* _TO DO_
Please find the lines in the following records that hold "green", and copy them.

==== AVAILABLE RECORDS

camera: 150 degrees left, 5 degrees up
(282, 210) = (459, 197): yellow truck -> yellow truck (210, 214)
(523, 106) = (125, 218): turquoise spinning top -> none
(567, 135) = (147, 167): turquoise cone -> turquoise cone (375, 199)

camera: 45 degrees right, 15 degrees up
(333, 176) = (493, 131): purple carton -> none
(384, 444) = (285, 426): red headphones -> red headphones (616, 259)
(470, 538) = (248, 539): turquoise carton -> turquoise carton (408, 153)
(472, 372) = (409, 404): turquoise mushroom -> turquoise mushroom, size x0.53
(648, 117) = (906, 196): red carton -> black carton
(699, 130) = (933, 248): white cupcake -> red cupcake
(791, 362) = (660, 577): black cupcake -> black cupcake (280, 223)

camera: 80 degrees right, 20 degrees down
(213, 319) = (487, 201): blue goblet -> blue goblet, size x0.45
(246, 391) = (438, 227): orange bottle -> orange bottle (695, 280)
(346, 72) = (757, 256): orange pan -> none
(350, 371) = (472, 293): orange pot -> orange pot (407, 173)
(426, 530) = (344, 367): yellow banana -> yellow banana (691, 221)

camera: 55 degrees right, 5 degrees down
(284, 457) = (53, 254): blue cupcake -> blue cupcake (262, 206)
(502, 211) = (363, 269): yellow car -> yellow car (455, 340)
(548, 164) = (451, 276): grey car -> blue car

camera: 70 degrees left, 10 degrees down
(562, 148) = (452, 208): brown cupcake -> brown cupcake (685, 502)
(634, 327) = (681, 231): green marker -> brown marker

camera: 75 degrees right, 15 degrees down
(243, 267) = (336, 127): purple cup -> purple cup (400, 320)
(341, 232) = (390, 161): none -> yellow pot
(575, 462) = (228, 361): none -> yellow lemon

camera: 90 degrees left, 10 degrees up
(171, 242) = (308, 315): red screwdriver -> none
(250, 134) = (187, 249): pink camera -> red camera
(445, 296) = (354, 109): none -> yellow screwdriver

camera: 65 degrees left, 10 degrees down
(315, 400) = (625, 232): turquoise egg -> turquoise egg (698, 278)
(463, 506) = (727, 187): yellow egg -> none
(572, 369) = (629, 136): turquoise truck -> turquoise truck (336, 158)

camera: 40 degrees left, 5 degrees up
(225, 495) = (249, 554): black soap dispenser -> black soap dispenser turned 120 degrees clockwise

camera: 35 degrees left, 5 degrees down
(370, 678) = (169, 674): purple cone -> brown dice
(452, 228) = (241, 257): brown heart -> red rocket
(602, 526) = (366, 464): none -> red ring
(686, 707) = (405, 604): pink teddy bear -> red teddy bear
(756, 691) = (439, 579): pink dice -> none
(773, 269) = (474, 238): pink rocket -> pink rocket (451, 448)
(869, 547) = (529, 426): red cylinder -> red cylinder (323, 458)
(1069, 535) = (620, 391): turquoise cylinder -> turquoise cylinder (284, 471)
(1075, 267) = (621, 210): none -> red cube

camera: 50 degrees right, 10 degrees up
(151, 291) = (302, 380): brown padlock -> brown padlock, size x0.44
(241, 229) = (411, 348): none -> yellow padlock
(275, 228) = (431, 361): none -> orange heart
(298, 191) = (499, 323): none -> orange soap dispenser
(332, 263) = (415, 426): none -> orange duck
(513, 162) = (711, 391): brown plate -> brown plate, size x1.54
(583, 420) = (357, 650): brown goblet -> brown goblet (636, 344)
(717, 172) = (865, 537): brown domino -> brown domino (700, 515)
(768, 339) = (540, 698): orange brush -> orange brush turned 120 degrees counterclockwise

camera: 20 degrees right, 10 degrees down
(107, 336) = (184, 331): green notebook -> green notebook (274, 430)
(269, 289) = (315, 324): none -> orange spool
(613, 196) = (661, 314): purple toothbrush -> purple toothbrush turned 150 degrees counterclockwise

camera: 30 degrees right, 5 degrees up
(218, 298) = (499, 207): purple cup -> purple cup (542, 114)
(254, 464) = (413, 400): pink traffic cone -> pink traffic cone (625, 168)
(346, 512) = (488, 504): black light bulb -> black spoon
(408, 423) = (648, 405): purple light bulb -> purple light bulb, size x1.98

========

* _RESULT FOR THIS TASK_
(634, 327) = (681, 231): green marker -> brown marker
(107, 336) = (184, 331): green notebook -> green notebook (274, 430)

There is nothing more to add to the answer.